The entries are to be output word for word, with the pictures omitted.

══ Data under study

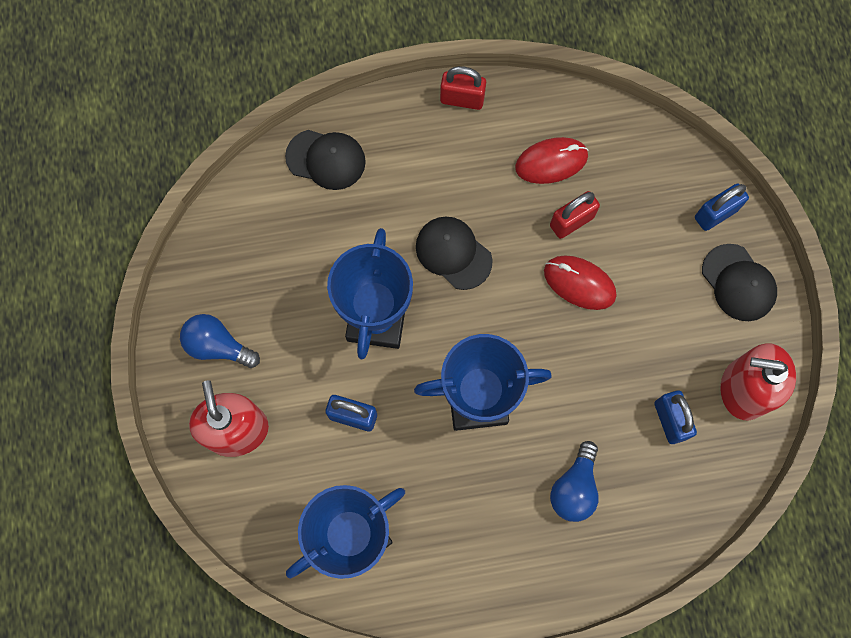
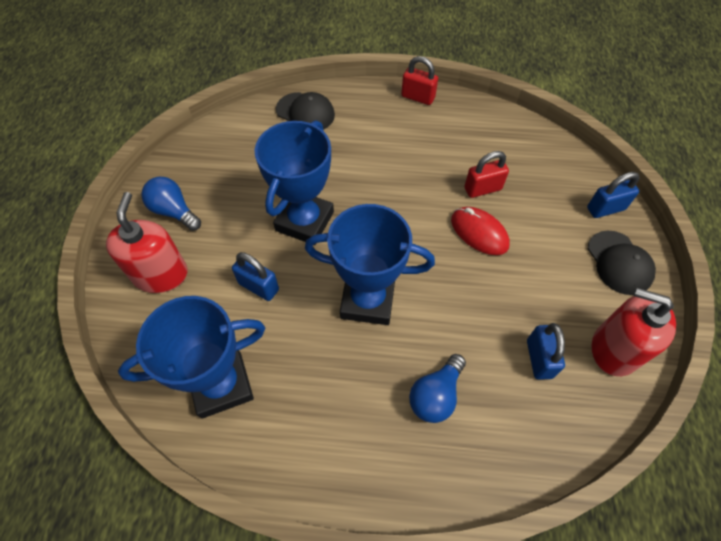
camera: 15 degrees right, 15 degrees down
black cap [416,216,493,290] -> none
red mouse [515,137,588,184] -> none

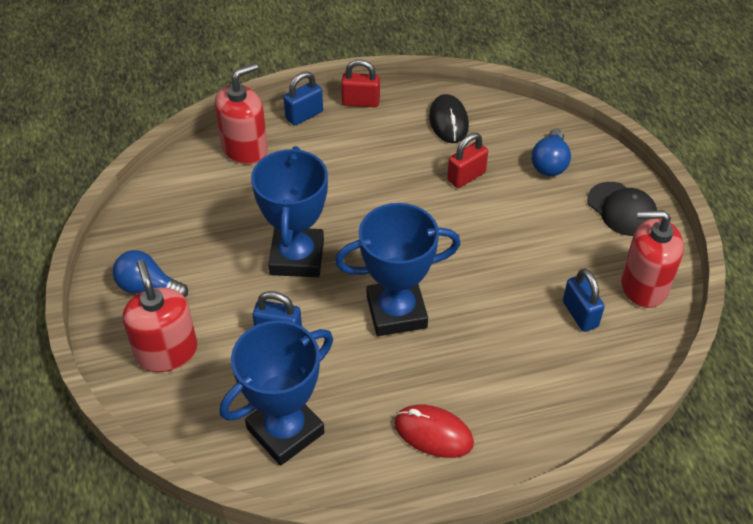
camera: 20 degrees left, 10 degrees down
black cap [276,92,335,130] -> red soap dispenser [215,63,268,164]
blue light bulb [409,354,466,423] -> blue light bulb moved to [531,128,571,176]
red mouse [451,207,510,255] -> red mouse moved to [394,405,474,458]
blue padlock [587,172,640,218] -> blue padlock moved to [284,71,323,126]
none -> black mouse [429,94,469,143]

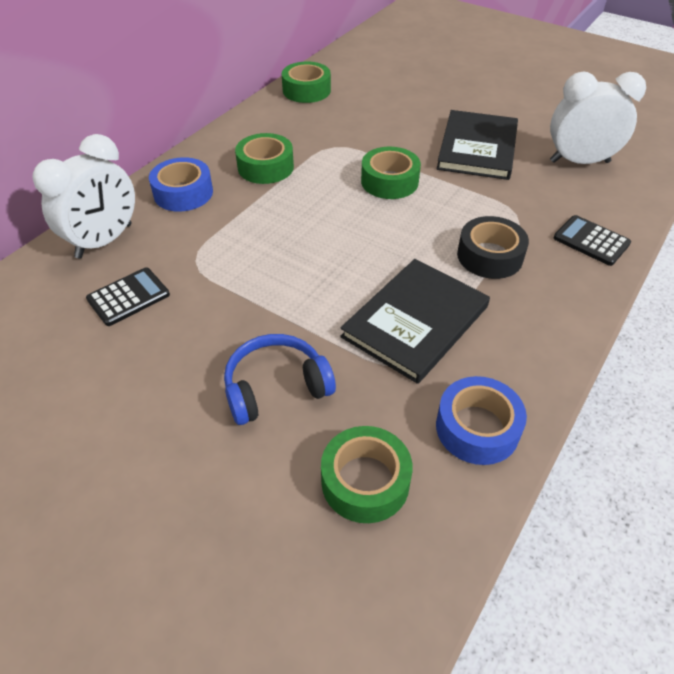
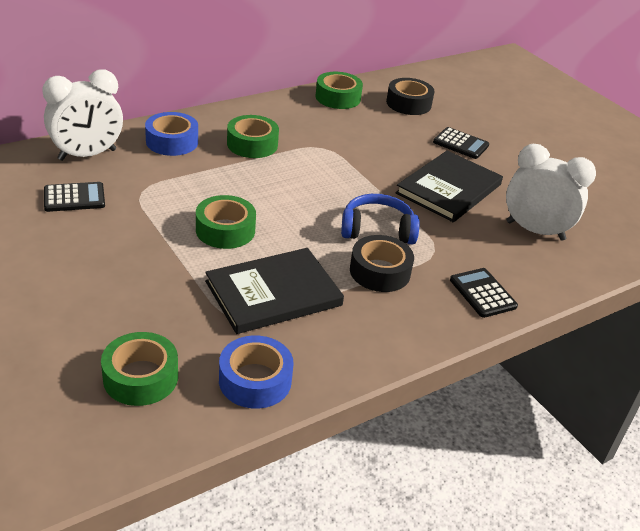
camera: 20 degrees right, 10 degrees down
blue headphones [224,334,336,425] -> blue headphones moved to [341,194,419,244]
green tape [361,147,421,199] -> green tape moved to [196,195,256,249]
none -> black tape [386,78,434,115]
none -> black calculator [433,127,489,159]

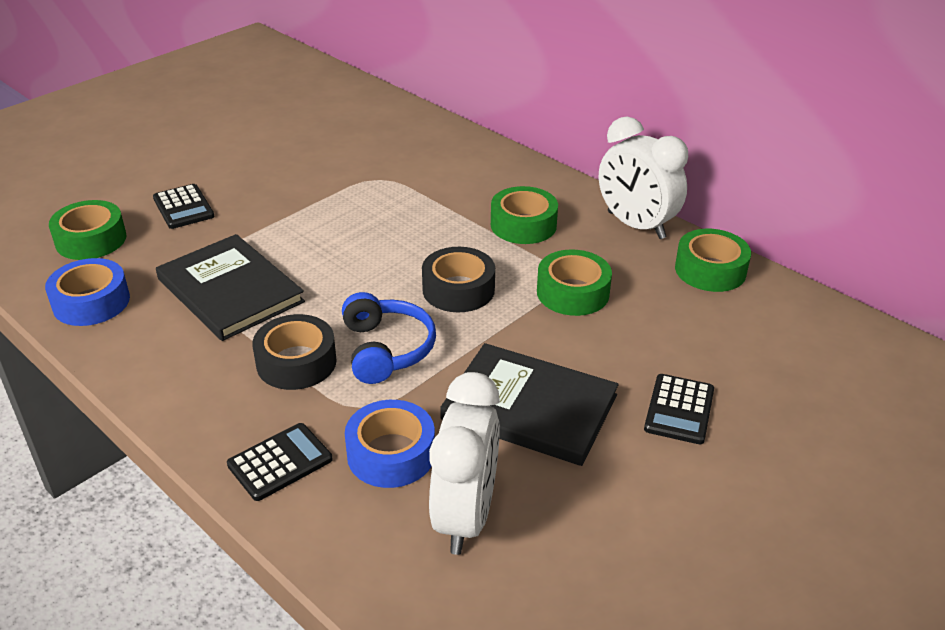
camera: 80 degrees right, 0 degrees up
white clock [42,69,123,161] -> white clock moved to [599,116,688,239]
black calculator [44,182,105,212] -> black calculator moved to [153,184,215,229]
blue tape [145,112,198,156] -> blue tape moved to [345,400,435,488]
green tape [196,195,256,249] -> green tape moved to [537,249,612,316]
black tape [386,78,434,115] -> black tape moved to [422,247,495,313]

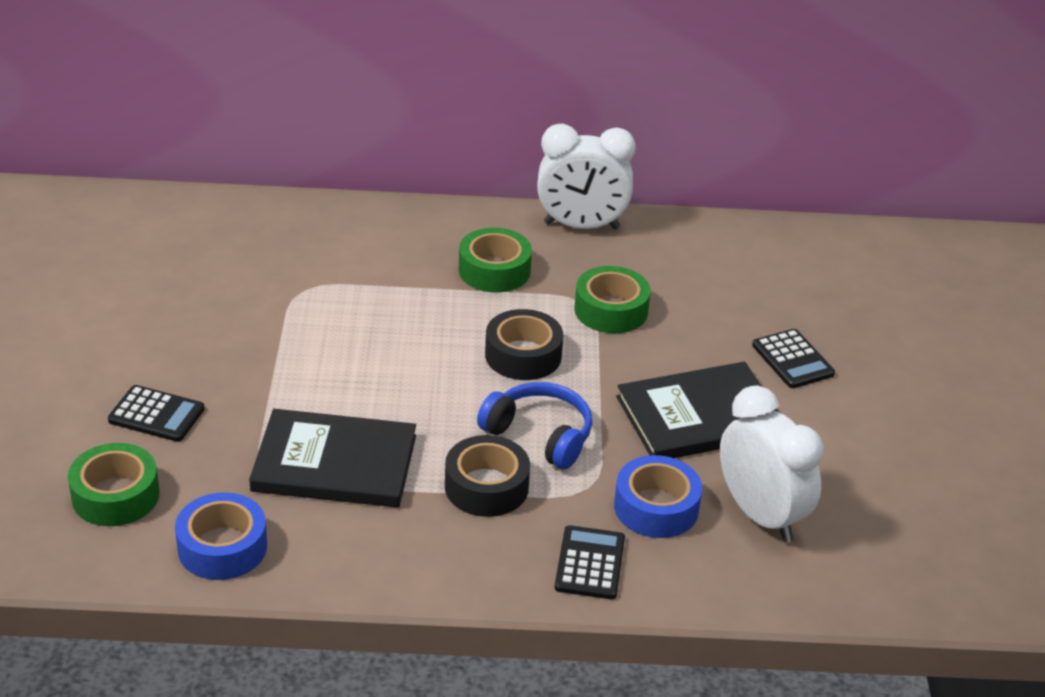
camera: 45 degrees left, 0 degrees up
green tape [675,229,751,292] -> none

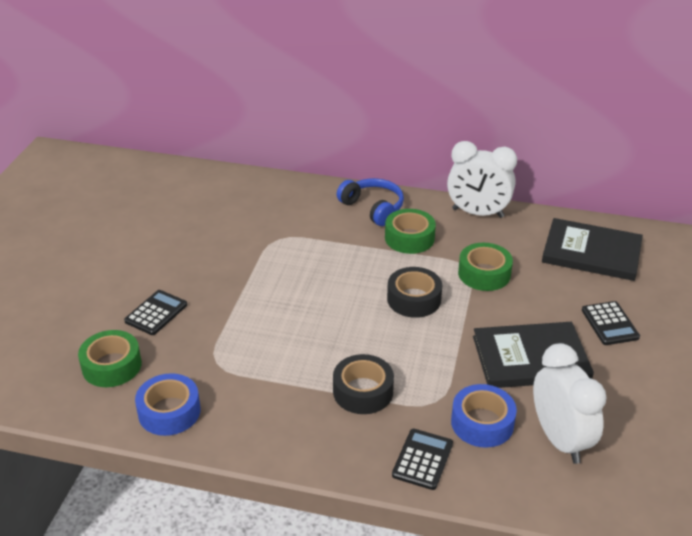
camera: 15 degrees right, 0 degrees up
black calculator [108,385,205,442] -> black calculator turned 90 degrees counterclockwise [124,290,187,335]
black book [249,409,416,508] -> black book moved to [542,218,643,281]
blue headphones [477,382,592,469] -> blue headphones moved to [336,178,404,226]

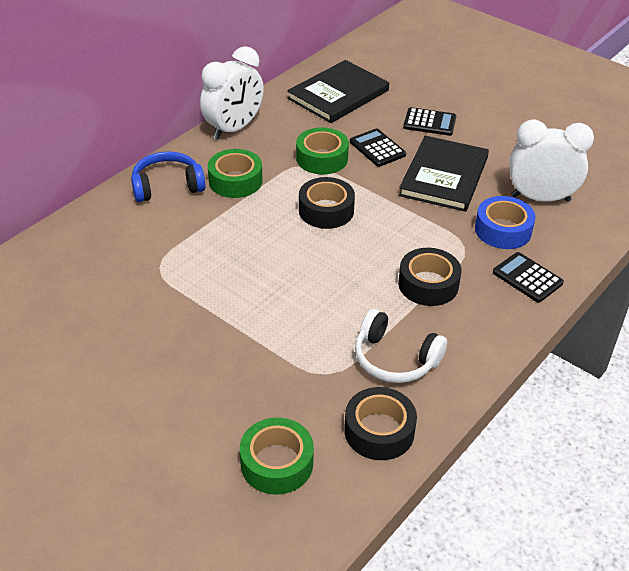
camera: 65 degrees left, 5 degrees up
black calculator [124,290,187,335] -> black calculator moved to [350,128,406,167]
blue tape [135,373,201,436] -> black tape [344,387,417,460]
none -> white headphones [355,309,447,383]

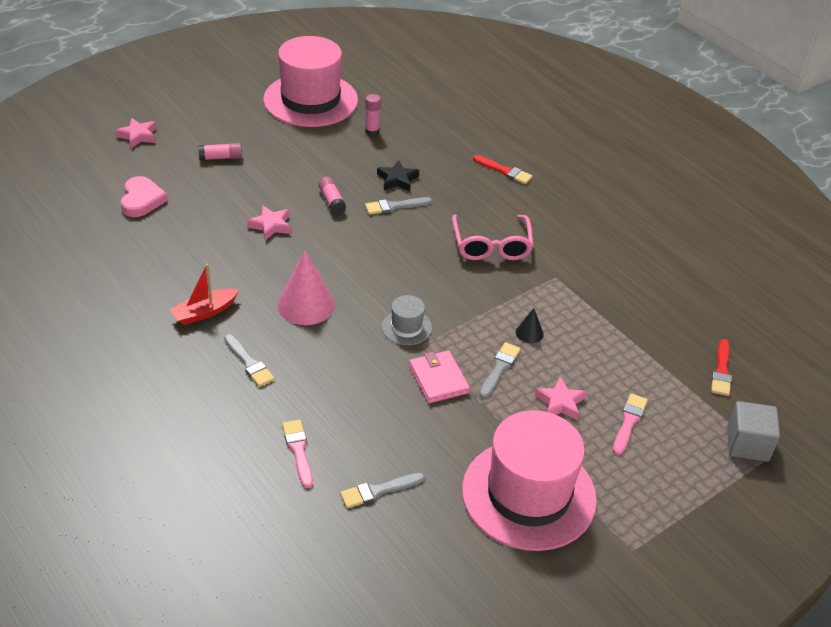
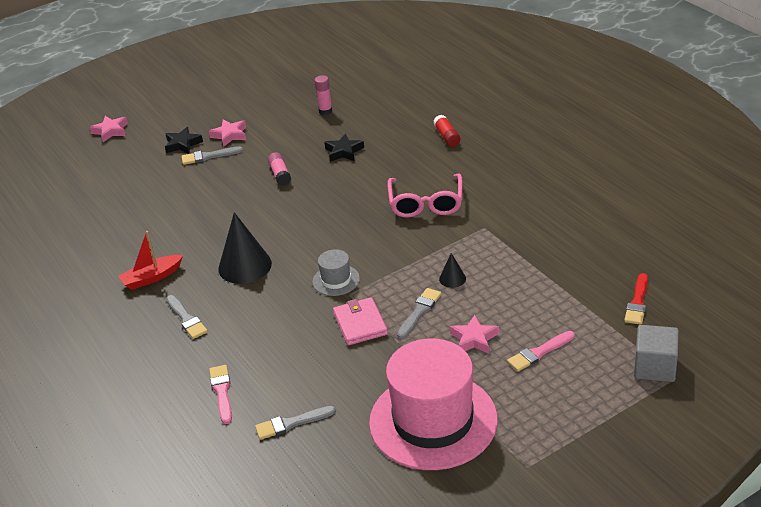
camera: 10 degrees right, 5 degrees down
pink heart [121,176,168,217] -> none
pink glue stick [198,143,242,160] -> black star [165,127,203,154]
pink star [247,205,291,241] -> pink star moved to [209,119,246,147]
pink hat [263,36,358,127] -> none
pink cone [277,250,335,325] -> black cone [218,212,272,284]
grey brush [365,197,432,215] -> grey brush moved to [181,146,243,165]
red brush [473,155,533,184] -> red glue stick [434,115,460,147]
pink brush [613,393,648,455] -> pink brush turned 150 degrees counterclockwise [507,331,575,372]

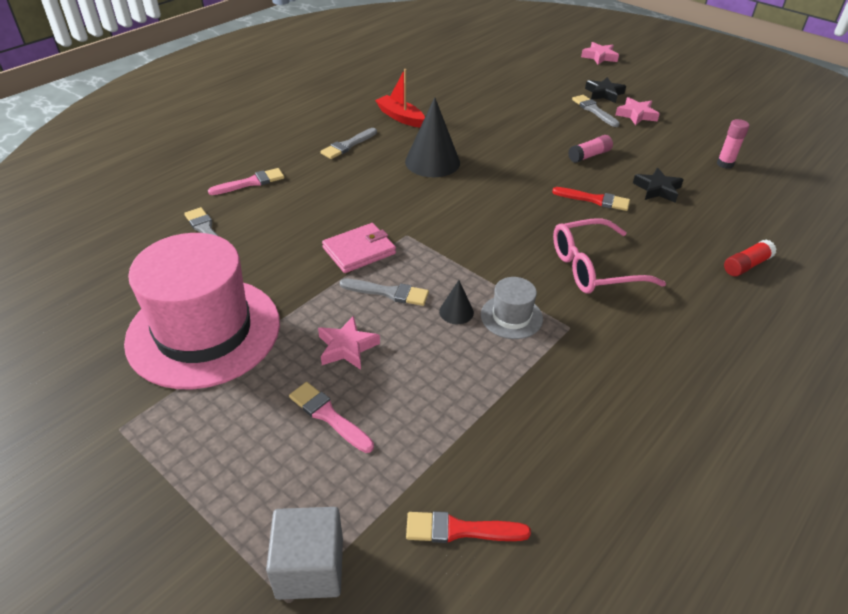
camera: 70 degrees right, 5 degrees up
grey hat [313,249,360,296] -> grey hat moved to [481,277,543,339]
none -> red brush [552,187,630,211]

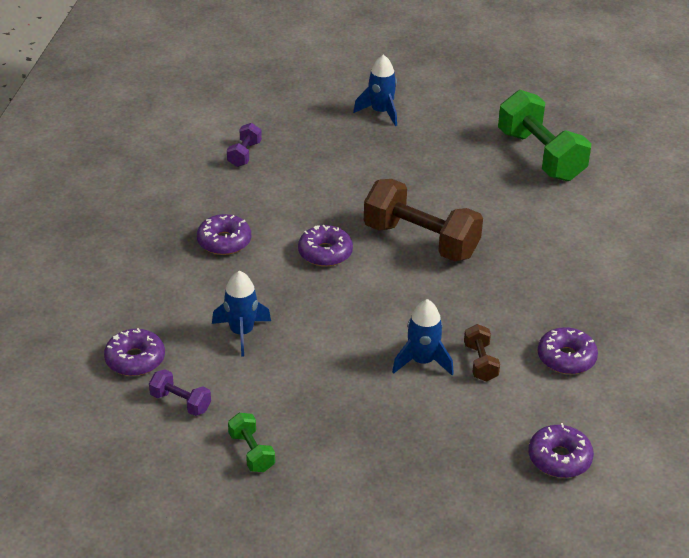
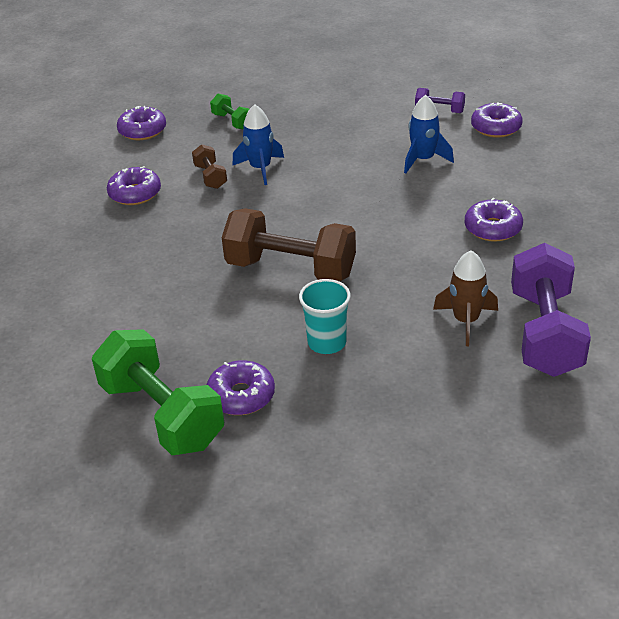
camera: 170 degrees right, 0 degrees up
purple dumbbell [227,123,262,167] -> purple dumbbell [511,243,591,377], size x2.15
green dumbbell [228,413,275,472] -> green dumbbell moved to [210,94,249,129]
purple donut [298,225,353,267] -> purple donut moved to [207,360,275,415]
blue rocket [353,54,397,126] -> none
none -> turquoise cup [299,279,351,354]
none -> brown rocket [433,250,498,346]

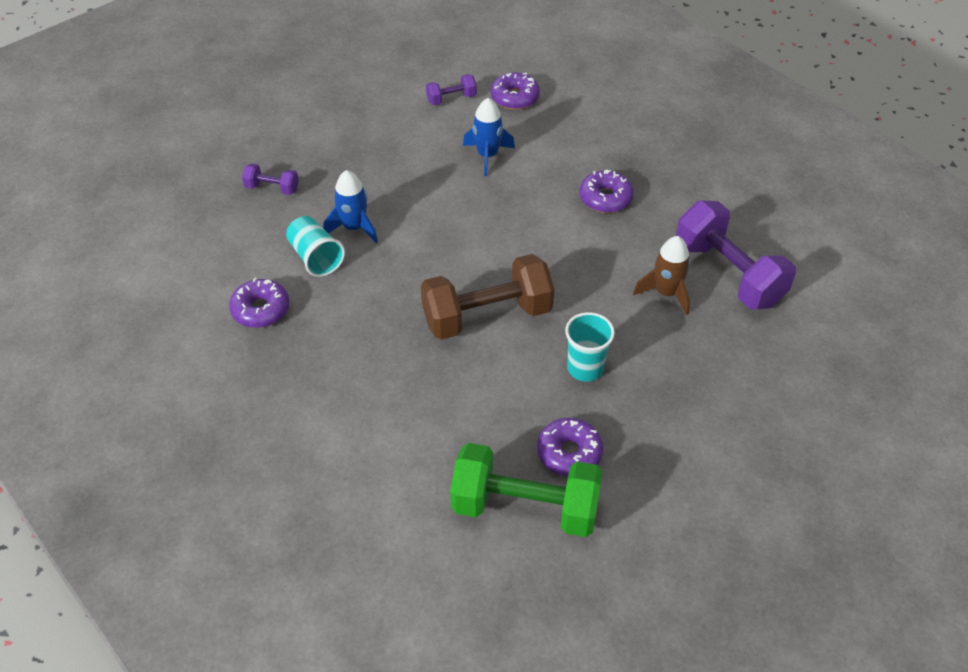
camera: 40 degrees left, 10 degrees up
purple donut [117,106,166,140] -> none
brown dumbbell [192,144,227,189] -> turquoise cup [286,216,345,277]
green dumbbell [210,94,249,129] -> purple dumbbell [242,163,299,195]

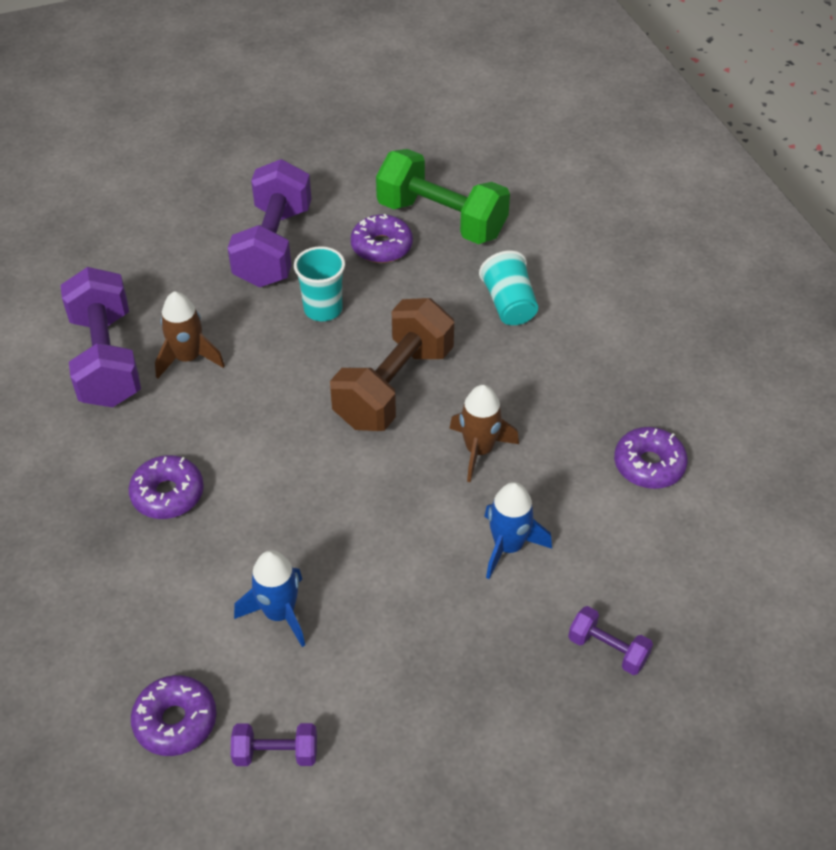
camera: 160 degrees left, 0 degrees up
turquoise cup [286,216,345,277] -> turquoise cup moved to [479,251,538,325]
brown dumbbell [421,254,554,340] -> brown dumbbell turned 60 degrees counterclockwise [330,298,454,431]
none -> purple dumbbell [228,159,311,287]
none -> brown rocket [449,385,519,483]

════

Answer space
camera: 15 degrees right, 15 degrees down
black cap [416,216,493,290] -> none
red mouse [515,137,588,184] -> none

camera: 20 degrees left, 10 degrees down
black cap [276,92,335,130] -> red soap dispenser [215,63,268,164]
blue light bulb [409,354,466,423] -> blue light bulb moved to [531,128,571,176]
red mouse [451,207,510,255] -> red mouse moved to [394,405,474,458]
blue padlock [587,172,640,218] -> blue padlock moved to [284,71,323,126]
none -> black mouse [429,94,469,143]

camera: 20 degrees right, 10 degrees down
blue headphones [224,334,336,425] -> blue headphones moved to [341,194,419,244]
green tape [361,147,421,199] -> green tape moved to [196,195,256,249]
none -> black tape [386,78,434,115]
none -> black calculator [433,127,489,159]

camera: 80 degrees right, 0 degrees up
white clock [42,69,123,161] -> white clock moved to [599,116,688,239]
black calculator [44,182,105,212] -> black calculator moved to [153,184,215,229]
blue tape [145,112,198,156] -> blue tape moved to [345,400,435,488]
green tape [196,195,256,249] -> green tape moved to [537,249,612,316]
black tape [386,78,434,115] -> black tape moved to [422,247,495,313]

camera: 45 degrees left, 0 degrees up
green tape [675,229,751,292] -> none

camera: 15 degrees right, 0 degrees up
black calculator [108,385,205,442] -> black calculator turned 90 degrees counterclockwise [124,290,187,335]
black book [249,409,416,508] -> black book moved to [542,218,643,281]
blue headphones [477,382,592,469] -> blue headphones moved to [336,178,404,226]

camera: 65 degrees left, 5 degrees up
black calculator [124,290,187,335] -> black calculator moved to [350,128,406,167]
blue tape [135,373,201,436] -> black tape [344,387,417,460]
none -> white headphones [355,309,447,383]

camera: 10 degrees right, 5 degrees down
pink heart [121,176,168,217] -> none
pink glue stick [198,143,242,160] -> black star [165,127,203,154]
pink star [247,205,291,241] -> pink star moved to [209,119,246,147]
pink hat [263,36,358,127] -> none
pink cone [277,250,335,325] -> black cone [218,212,272,284]
grey brush [365,197,432,215] -> grey brush moved to [181,146,243,165]
red brush [473,155,533,184] -> red glue stick [434,115,460,147]
pink brush [613,393,648,455] -> pink brush turned 150 degrees counterclockwise [507,331,575,372]

camera: 70 degrees right, 5 degrees up
grey hat [313,249,360,296] -> grey hat moved to [481,277,543,339]
none -> red brush [552,187,630,211]

camera: 170 degrees right, 0 degrees up
purple dumbbell [227,123,262,167] -> purple dumbbell [511,243,591,377], size x2.15
green dumbbell [228,413,275,472] -> green dumbbell moved to [210,94,249,129]
purple donut [298,225,353,267] -> purple donut moved to [207,360,275,415]
blue rocket [353,54,397,126] -> none
none -> turquoise cup [299,279,351,354]
none -> brown rocket [433,250,498,346]

camera: 40 degrees left, 10 degrees up
purple donut [117,106,166,140] -> none
brown dumbbell [192,144,227,189] -> turquoise cup [286,216,345,277]
green dumbbell [210,94,249,129] -> purple dumbbell [242,163,299,195]

camera: 160 degrees left, 0 degrees up
turquoise cup [286,216,345,277] -> turquoise cup moved to [479,251,538,325]
brown dumbbell [421,254,554,340] -> brown dumbbell turned 60 degrees counterclockwise [330,298,454,431]
none -> purple dumbbell [228,159,311,287]
none -> brown rocket [449,385,519,483]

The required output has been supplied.